[Work required]: Reproduce the listing below in full and exactly; no pictures belong in the copy.

[Records]:
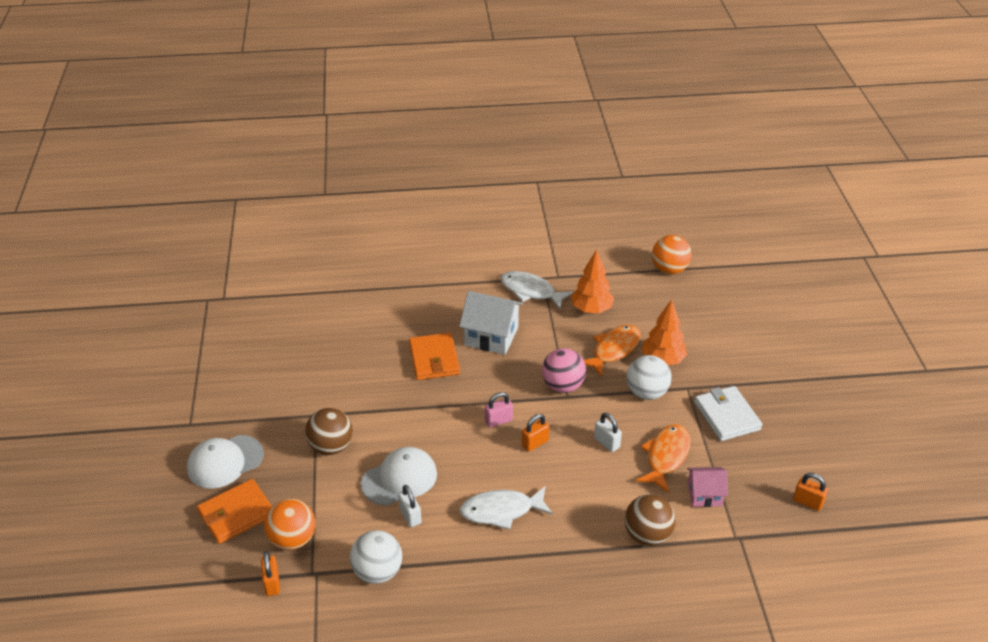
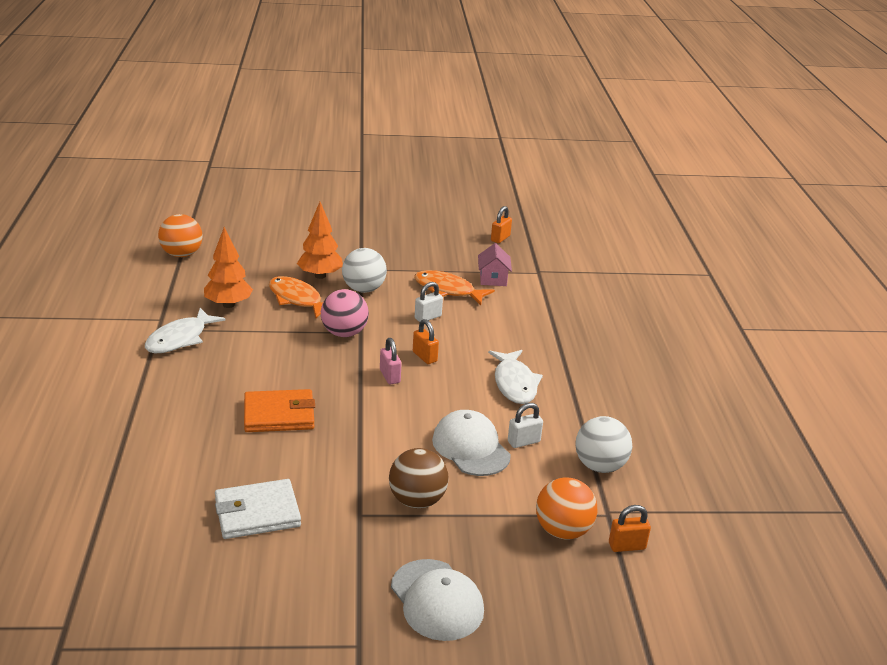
camera: 90 degrees left, 10 degrees down
(236, 514) = (526, 582): orange wallet -> none
(491, 336) = (251, 371): white house -> none
(647, 535) = (539, 310): brown ball -> none
(727, 416) = (400, 256): white wallet -> white wallet (257, 513)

[Answer space]:
camera: 90 degrees left, 10 degrees down
(236, 514) = (526, 582): orange wallet -> none
(491, 336) = (251, 371): white house -> none
(647, 535) = (539, 310): brown ball -> none
(727, 416) = (400, 256): white wallet -> white wallet (257, 513)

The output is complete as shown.